Copy out, word for word, the rows below, starting at the line that contains "green semicircle: moved 7 px left, 14 px down" and ending after the line that contains "blue star: rotated 24", with both of those lines included.

▶ Material provided
----
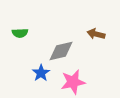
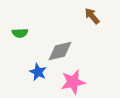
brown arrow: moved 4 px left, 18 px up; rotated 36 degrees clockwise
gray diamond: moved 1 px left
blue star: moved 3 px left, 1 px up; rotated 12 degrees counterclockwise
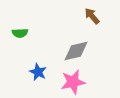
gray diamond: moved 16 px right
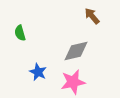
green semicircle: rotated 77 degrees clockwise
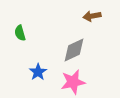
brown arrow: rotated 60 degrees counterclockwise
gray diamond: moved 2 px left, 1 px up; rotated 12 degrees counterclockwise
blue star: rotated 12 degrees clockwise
----
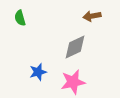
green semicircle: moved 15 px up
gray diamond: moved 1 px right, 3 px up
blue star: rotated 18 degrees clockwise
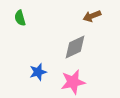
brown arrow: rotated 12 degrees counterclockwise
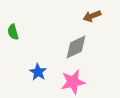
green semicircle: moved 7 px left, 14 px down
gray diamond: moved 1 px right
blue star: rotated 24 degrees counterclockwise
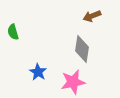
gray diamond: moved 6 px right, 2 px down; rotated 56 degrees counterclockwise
----
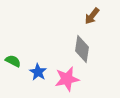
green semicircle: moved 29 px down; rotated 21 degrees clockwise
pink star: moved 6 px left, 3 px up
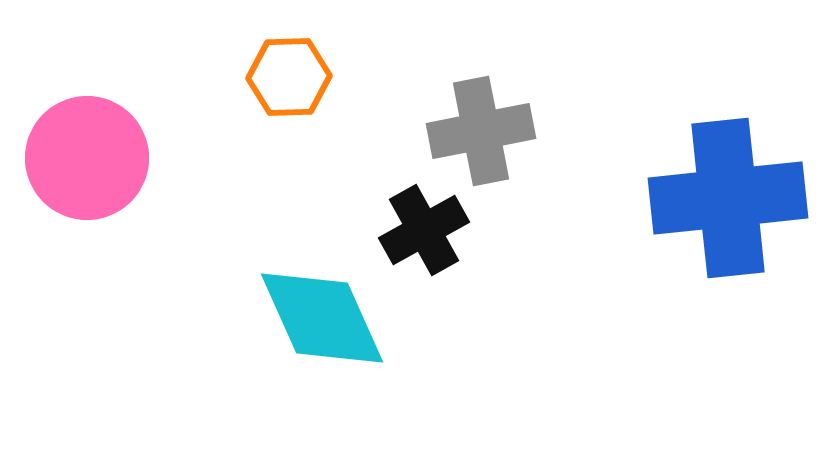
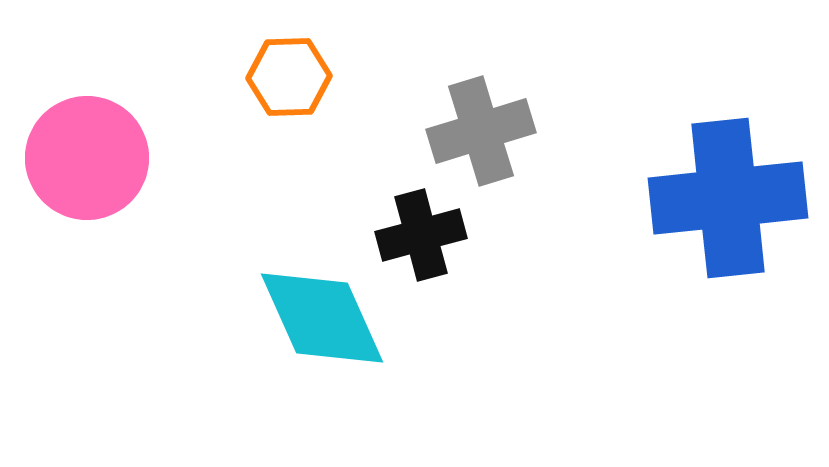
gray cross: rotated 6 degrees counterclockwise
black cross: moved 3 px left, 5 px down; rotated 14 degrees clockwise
----
▶ Task result
green semicircle: moved 7 px left, 14 px down
gray diamond: moved 1 px right
blue star: rotated 24 degrees counterclockwise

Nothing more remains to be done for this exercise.